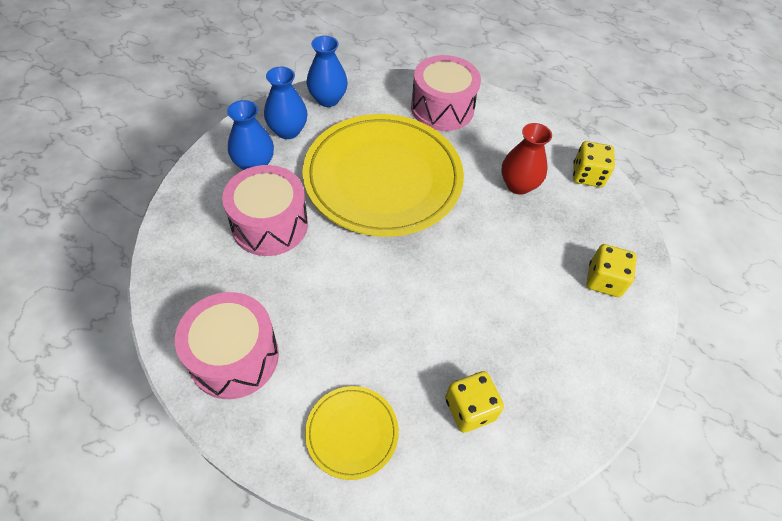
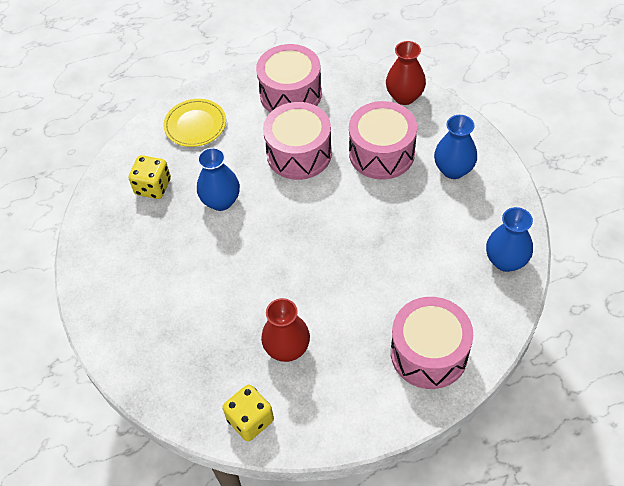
camera: 135 degrees right, 0 degrees up
(175, 244) = (404, 96): none -> red vase
(288, 131) = (480, 210): blue vase -> blue vase (221, 201)
(319, 293) = (299, 153): none -> pink drum
(383, 178) = (373, 249): yellow plate -> none
(604, 280) = (152, 337): yellow dice -> none

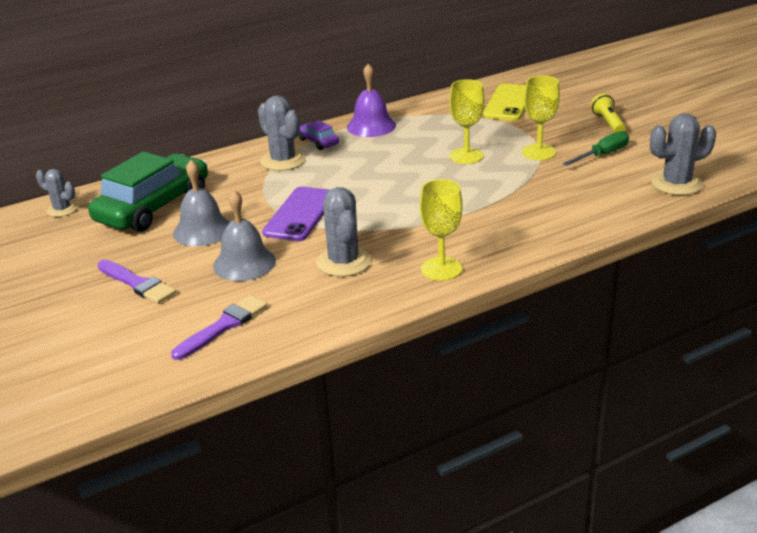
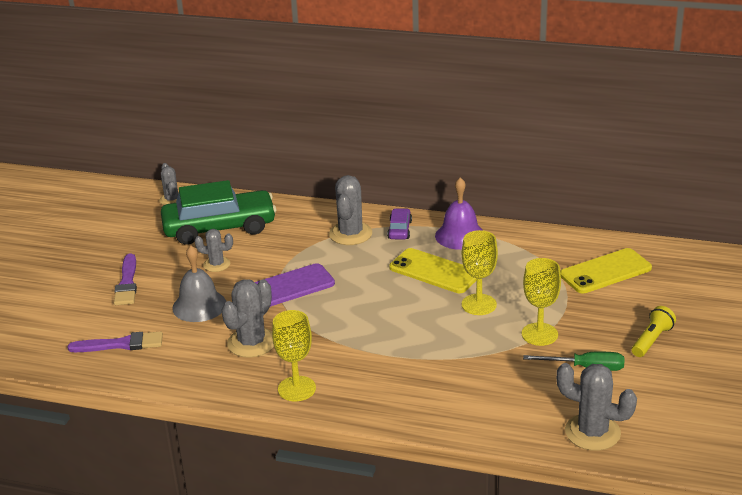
camera: 45 degrees right, 0 degrees up
(202, 230) = (216, 264): grey bell -> grey cactus
(396, 153) = (434, 271): none -> yellow phone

◆ ◆ ◆

:: YOUR INSTRUCTIONS ::
Read the entries and show each line that mentions "vase".

:: EXERCISE OUTPUT ::
(175, 244) = (404, 96): none -> red vase
(288, 131) = (480, 210): blue vase -> blue vase (221, 201)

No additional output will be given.